- TRY IT
Drop the images. Copy every line below character for character.
--- STORED DATA Enclosed Below ---
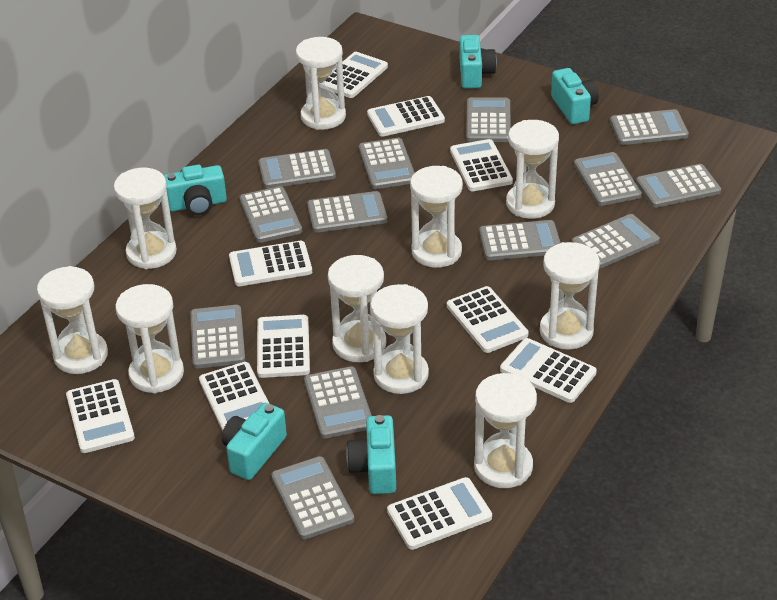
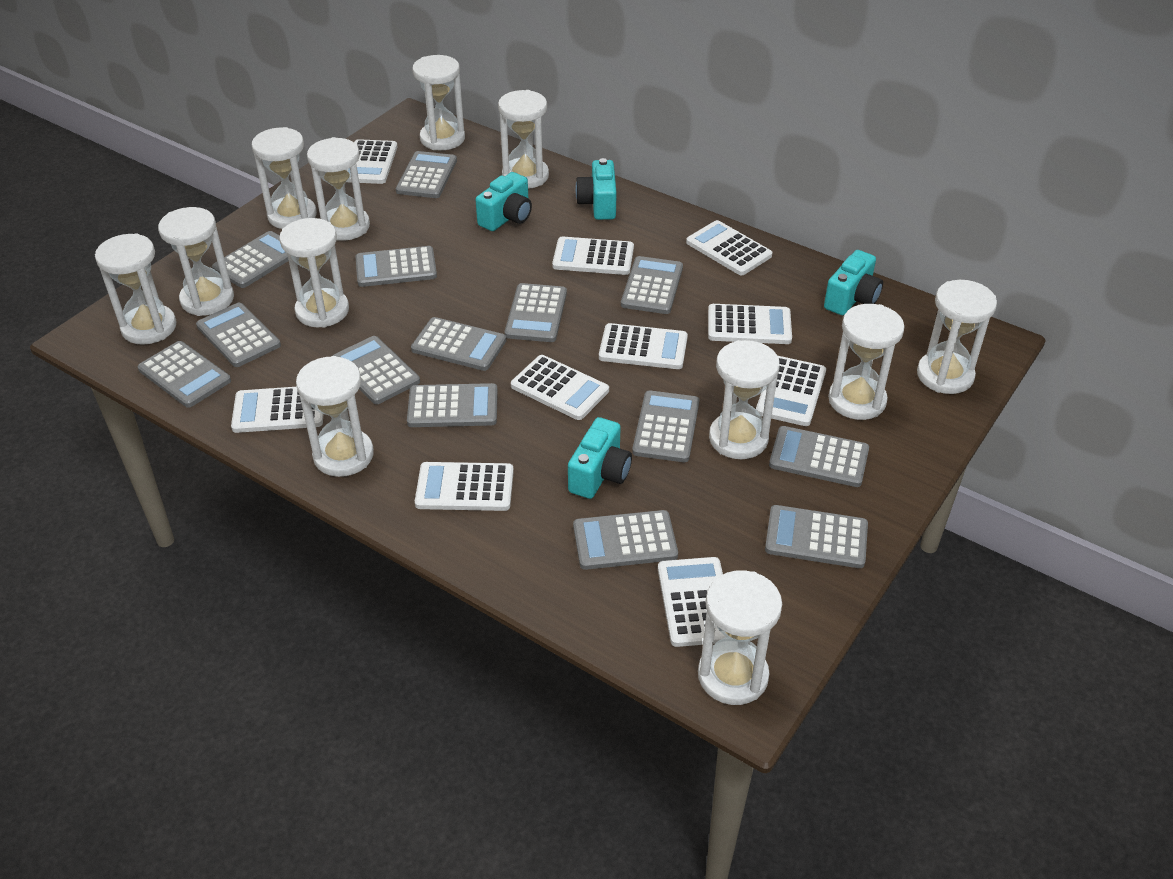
grey calculator: 13 -> 14
turquoise camera: 5 -> 4
white hourglass: 10 -> 12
--- End of Enclosed STORED DATA ---
- RESPONSE AREA
grey calculator: 13 -> 14
turquoise camera: 5 -> 4
white hourglass: 10 -> 12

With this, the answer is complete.